*** Block opens ***
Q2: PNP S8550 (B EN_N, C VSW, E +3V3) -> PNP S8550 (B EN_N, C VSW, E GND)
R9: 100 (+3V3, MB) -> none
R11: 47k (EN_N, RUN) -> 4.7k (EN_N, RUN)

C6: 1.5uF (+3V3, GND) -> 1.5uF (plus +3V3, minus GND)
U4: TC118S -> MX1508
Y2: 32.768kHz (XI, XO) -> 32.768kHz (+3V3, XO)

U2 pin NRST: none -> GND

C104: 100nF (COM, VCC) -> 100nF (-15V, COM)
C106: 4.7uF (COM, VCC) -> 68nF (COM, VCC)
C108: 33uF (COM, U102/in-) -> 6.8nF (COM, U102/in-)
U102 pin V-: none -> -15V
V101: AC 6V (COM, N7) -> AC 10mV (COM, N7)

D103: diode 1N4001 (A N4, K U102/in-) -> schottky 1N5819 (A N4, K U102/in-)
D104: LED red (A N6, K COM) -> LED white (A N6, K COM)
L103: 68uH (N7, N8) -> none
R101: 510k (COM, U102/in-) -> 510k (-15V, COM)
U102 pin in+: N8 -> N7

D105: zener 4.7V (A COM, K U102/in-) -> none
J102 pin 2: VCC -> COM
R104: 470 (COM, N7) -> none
*** Block closes ***
- _TASK GOAL_:
Where the string "none" appears in a line of the entries above, return that line.

- _COMPLETED EXERCISE_:
R9: 100 (+3V3, MB) -> none
U2 pin NRST: none -> GND
U102 pin V-: none -> -15V
L103: 68uH (N7, N8) -> none
D105: zener 4.7V (A COM, K U102/in-) -> none
R104: 470 (COM, N7) -> none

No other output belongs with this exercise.